>>>>

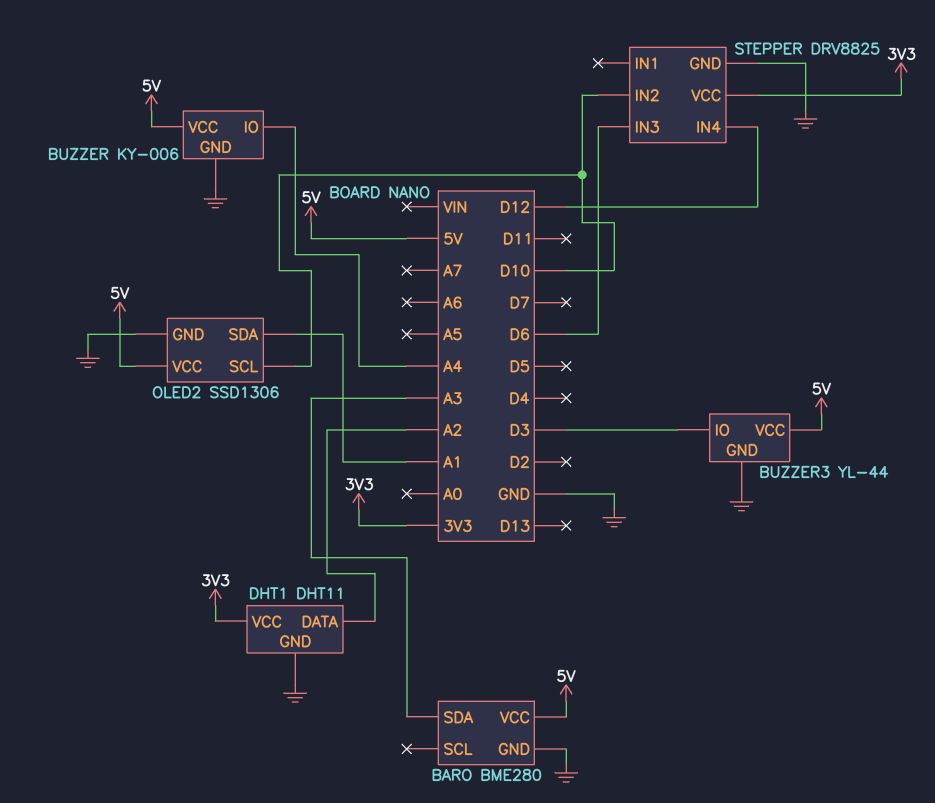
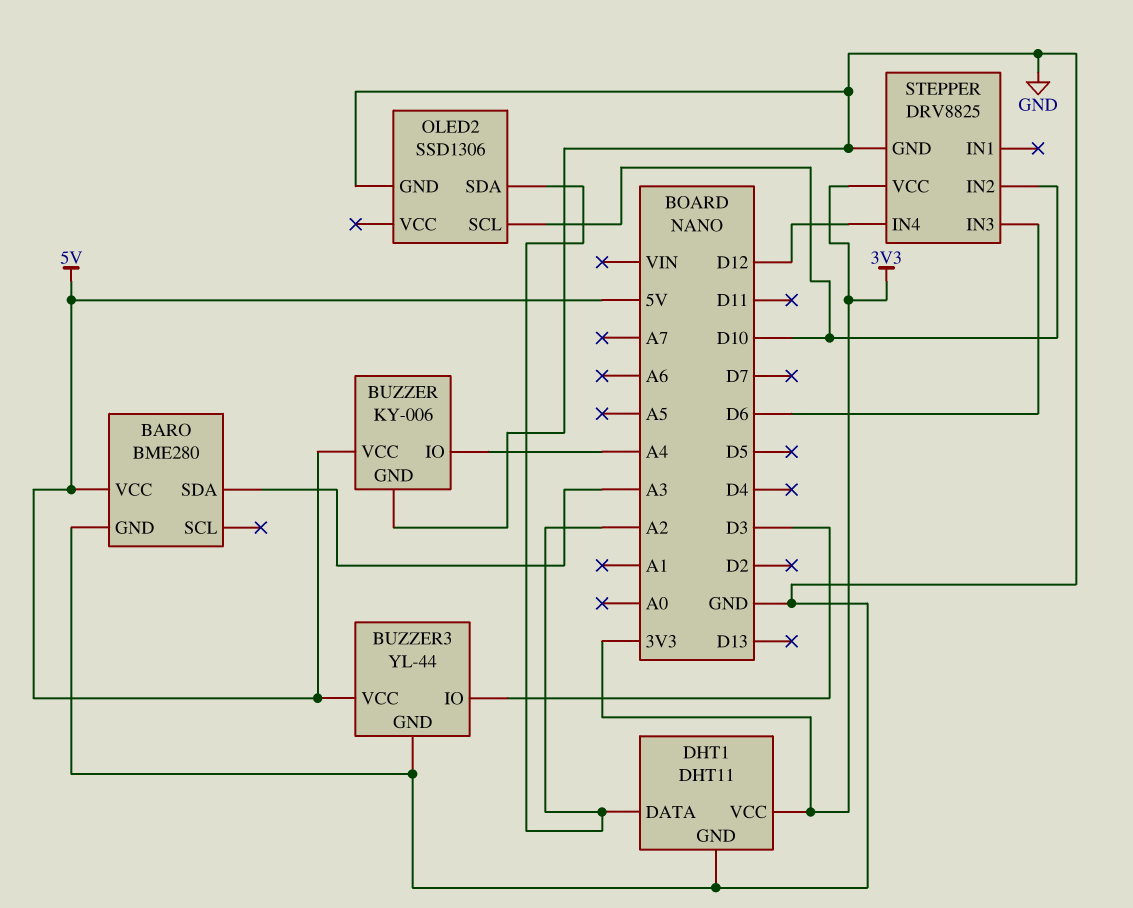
OLED2 pin SDA: A1 -> A2
OLED2 pin VCC: 5V -> none

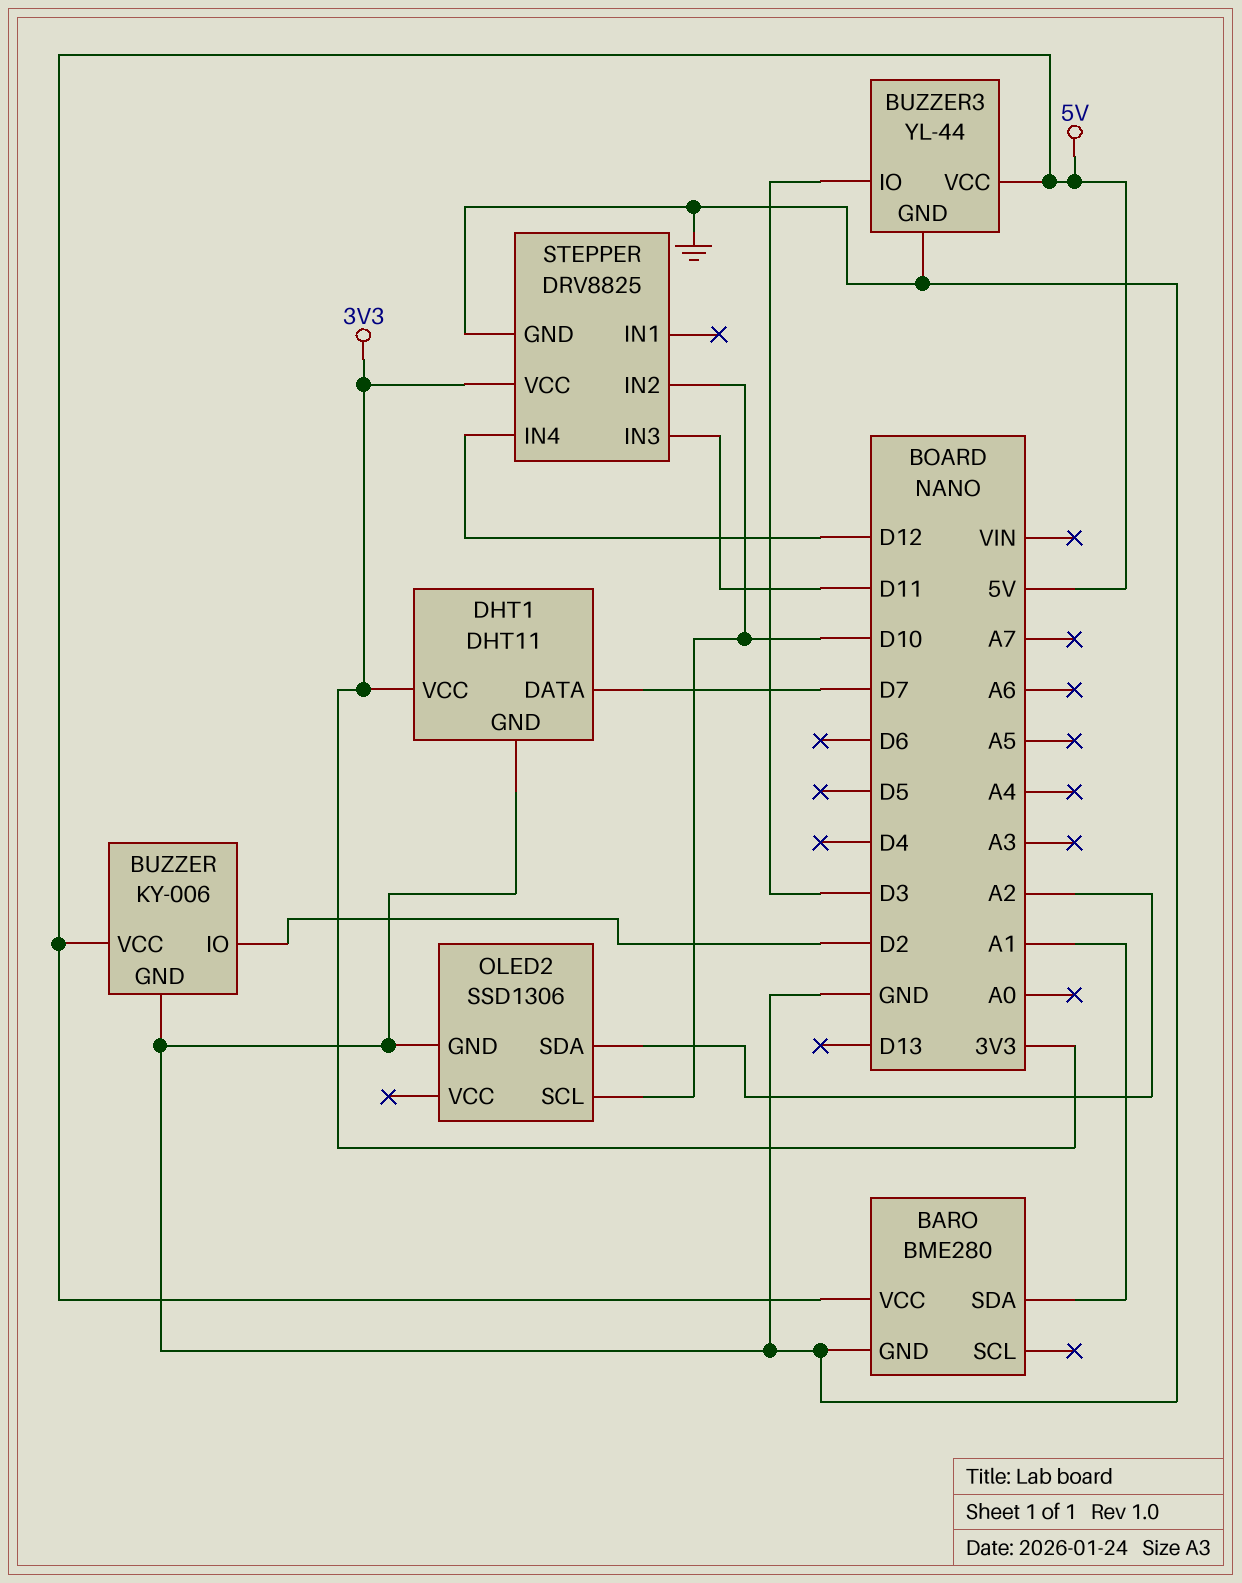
BARO pin SDA: A3 -> A1
BUZZER pin IO: A4 -> D2
DHT1 pin DATA: A2 -> D7
STEPPER pin IN3: D6 -> D11

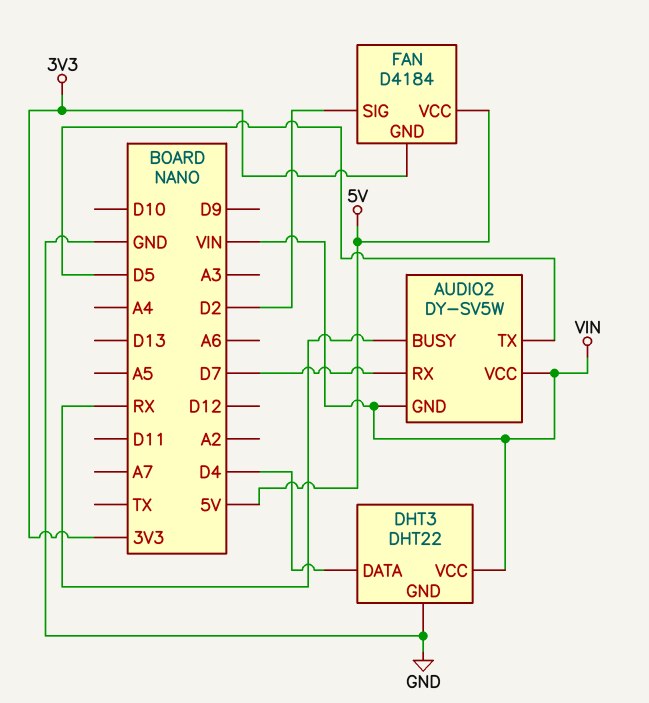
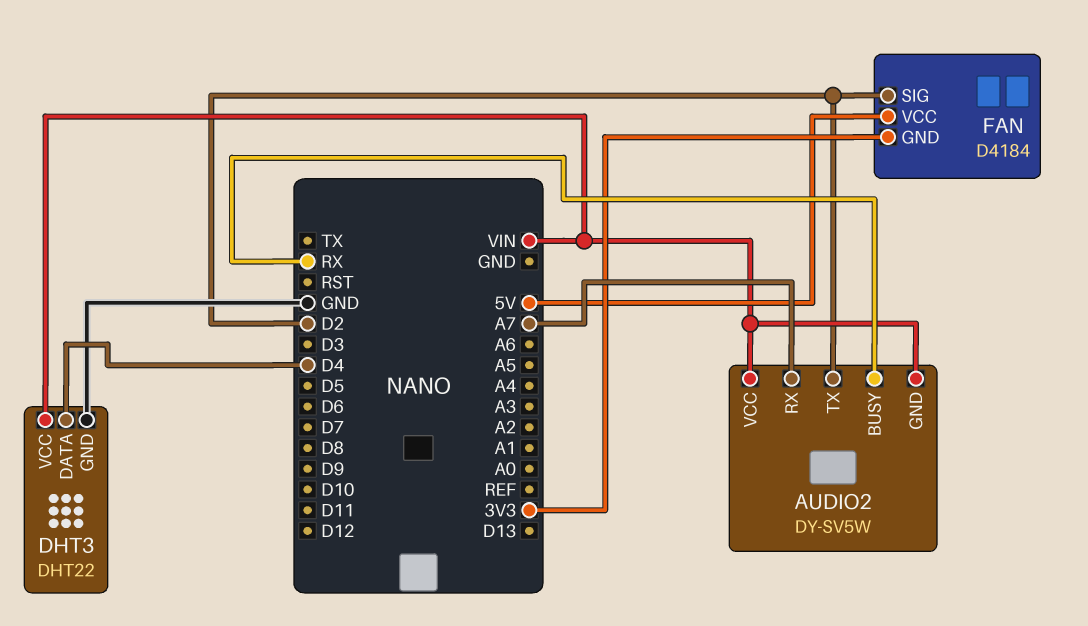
AUDIO2 pin RX: D7 -> A7
AUDIO2 pin TX: D5 -> D2

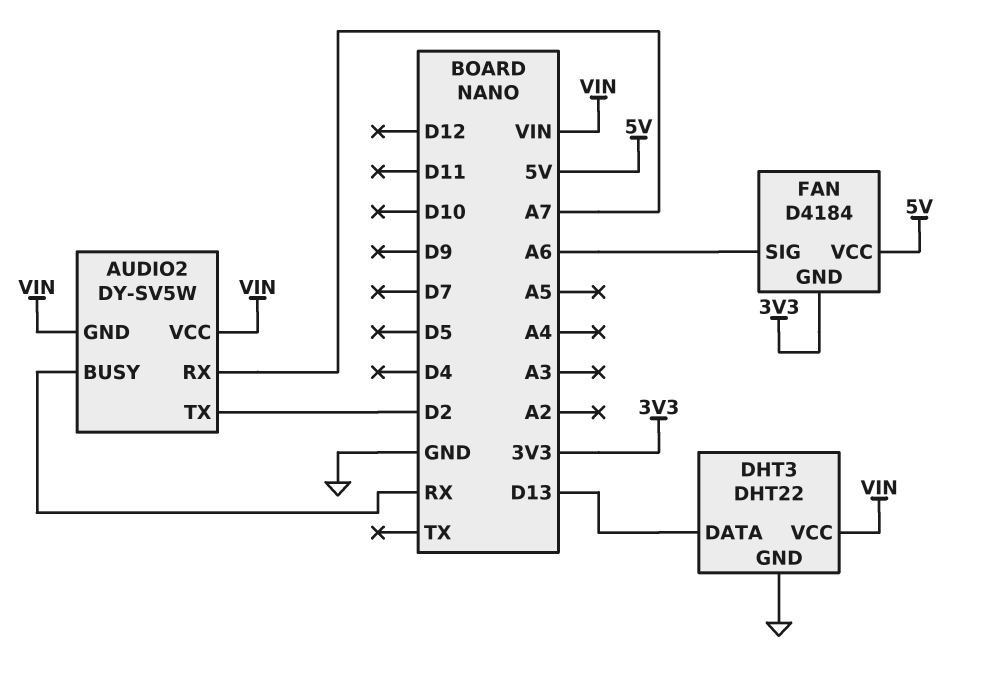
DHT3 pin DATA: D4 -> D13
FAN pin SIG: D2 -> A6

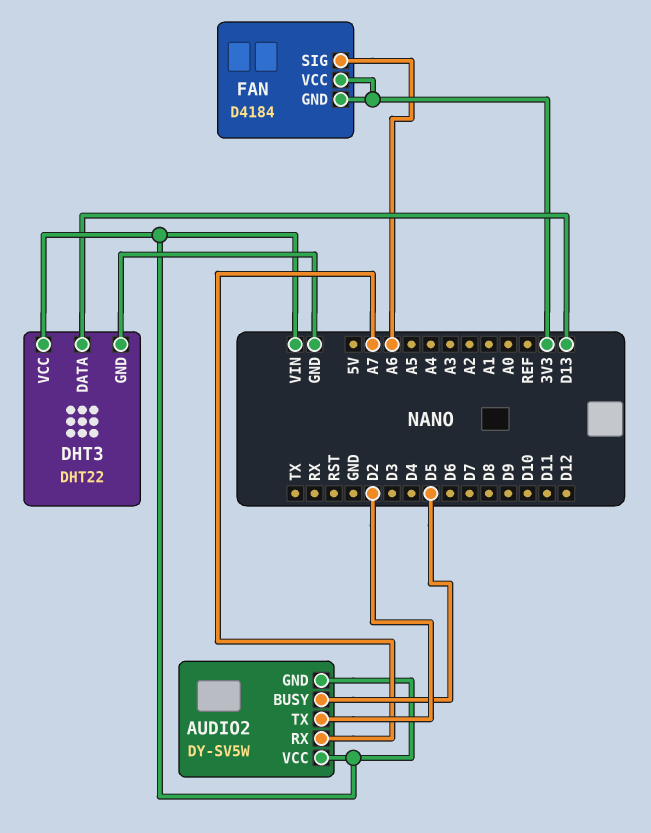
AUDIO2 pin BUSY: RX -> D5
FAN pin VCC: 5V -> 3V3

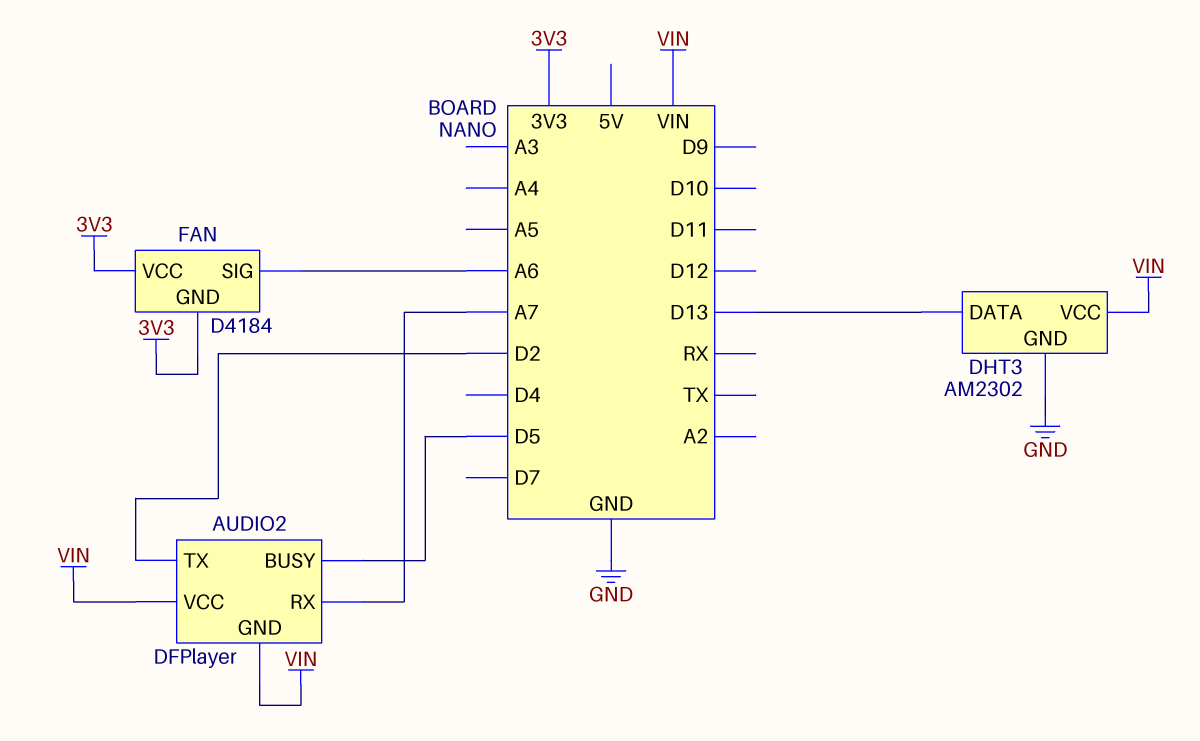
AUDIO2: DY-SV5W -> DFPlayer
DHT3: DHT22 -> AM2302

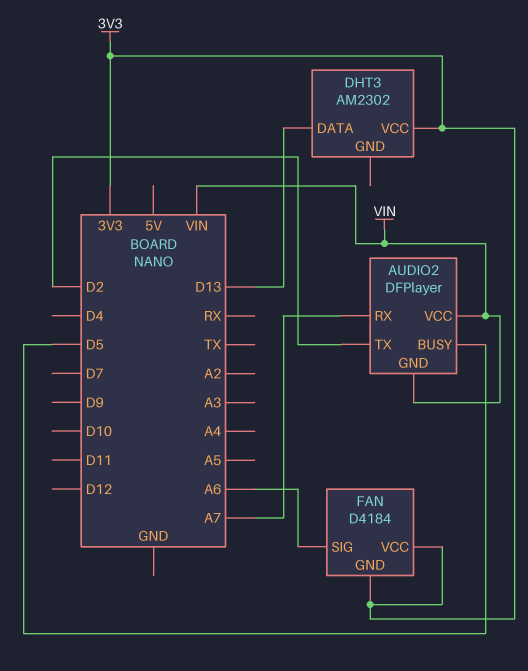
DHT3 pin GND: GND -> none
DHT3 pin VCC: VIN -> 3V3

<<<<

Wherever the word "none" occurs in the data above, copy the line it sits in.

OLED2 pin VCC: 5V -> none
DHT3 pin GND: GND -> none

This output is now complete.